Detected change data:

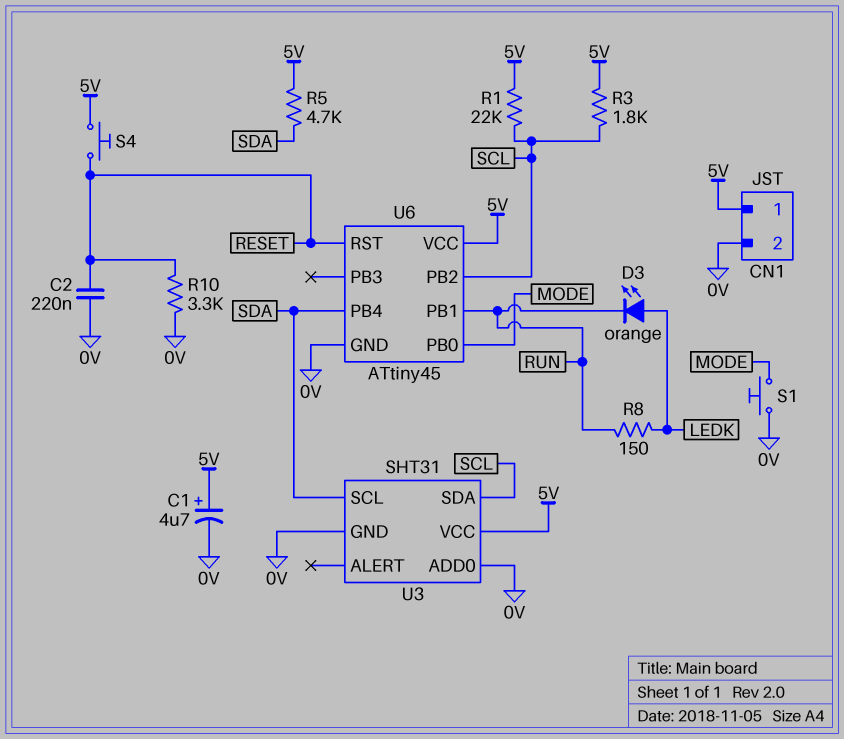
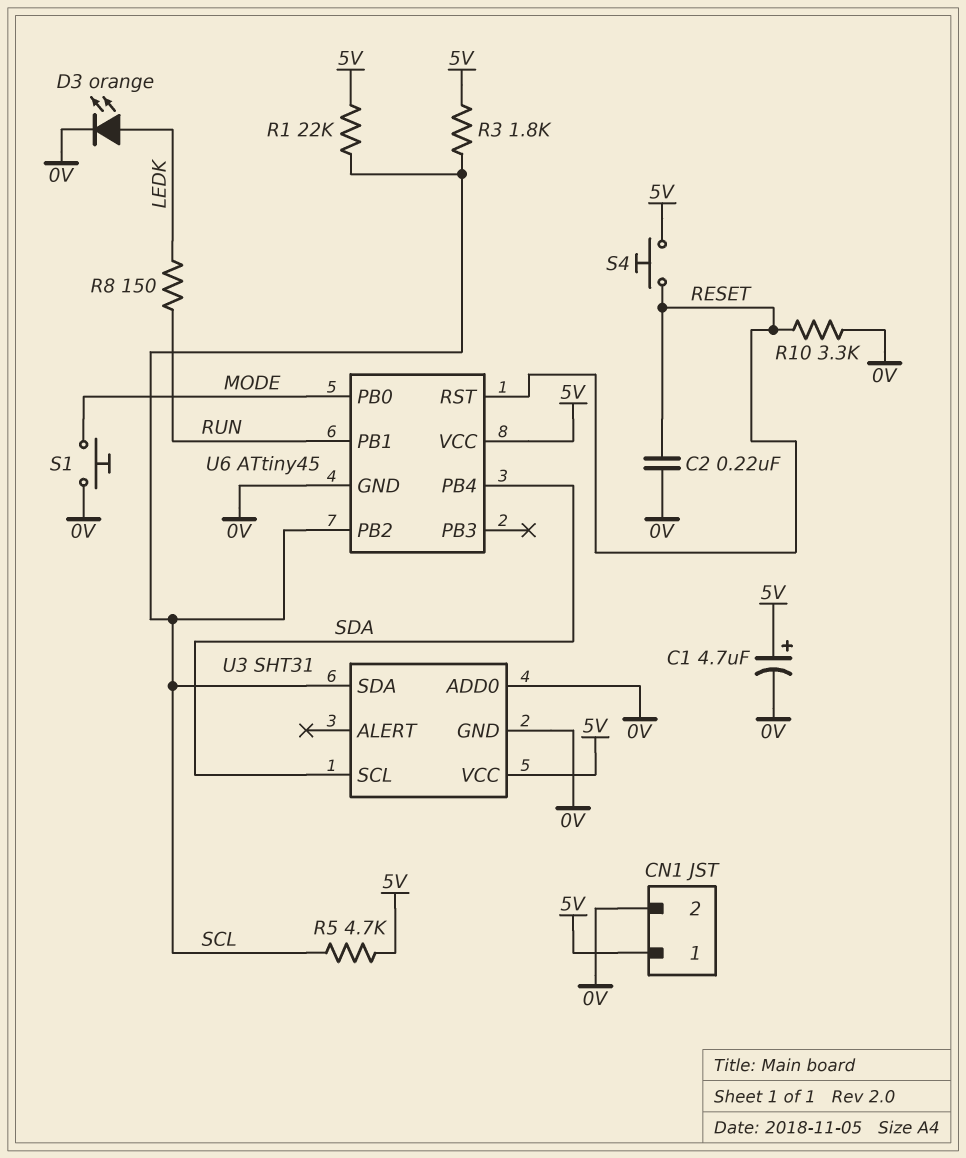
D3: LED orange (A LEDK, K RUN) -> LED orange (A LEDK, K 0V)
R5: 4.7k (5V, SDA) -> 4.7k (5V, SCL)

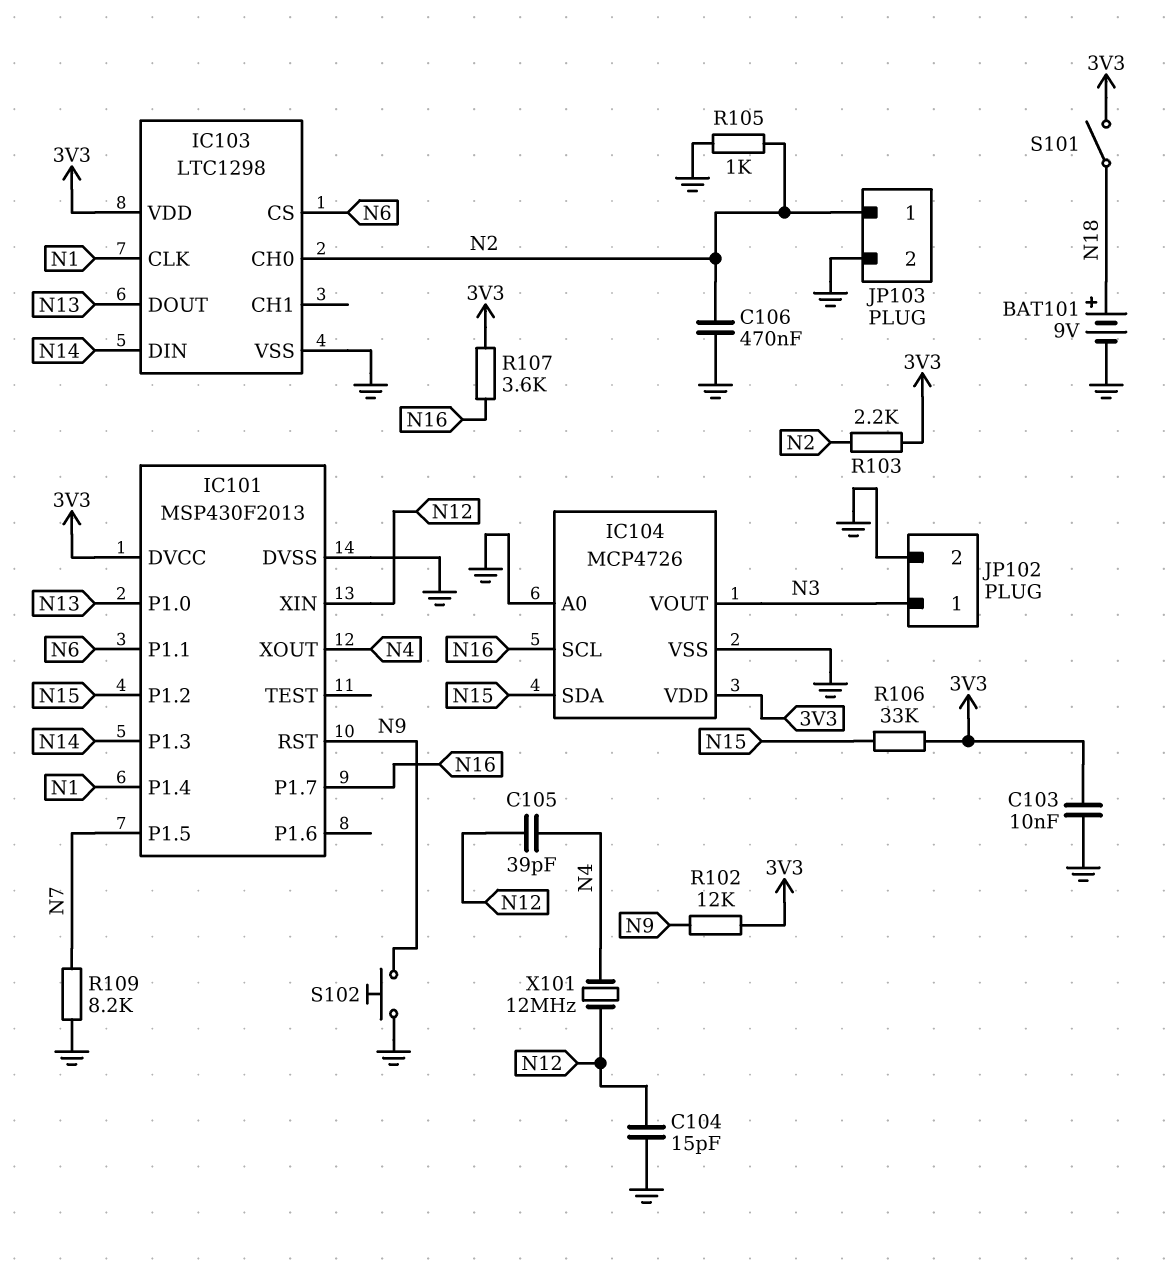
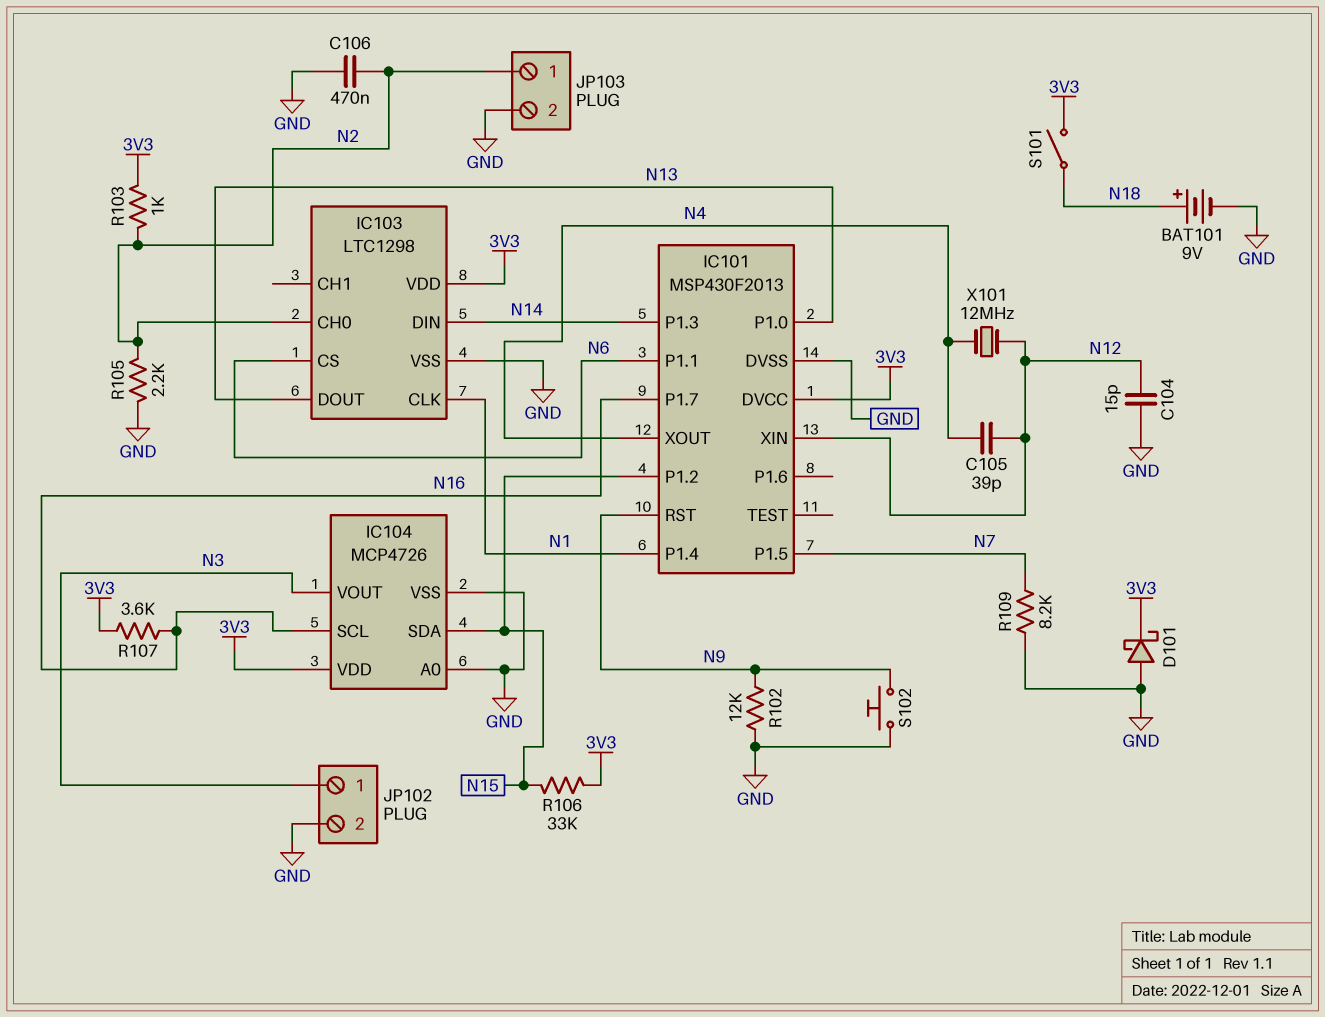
C103: 10nF (3V3, GND) -> none
D101: none -> schottky (A GND, K 3V3)
R102: 12k (3V3, N9) -> 12k (GND, N9)
R103: 2.2k (3V3, N2) -> 1k (3V3, N2)
R105: 1k (GND, N2) -> 2.2k (GND, N2)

What this task involves -> Retype the data above exactly. Leave the pictures out.

Answer for this exercise ->
D3: LED orange (A LEDK, K RUN) -> LED orange (A LEDK, K 0V)
R5: 4.7k (5V, SDA) -> 4.7k (5V, SCL)

C103: 10nF (3V3, GND) -> none
D101: none -> schottky (A GND, K 3V3)
R102: 12k (3V3, N9) -> 12k (GND, N9)
R103: 2.2k (3V3, N2) -> 1k (3V3, N2)
R105: 1k (GND, N2) -> 2.2k (GND, N2)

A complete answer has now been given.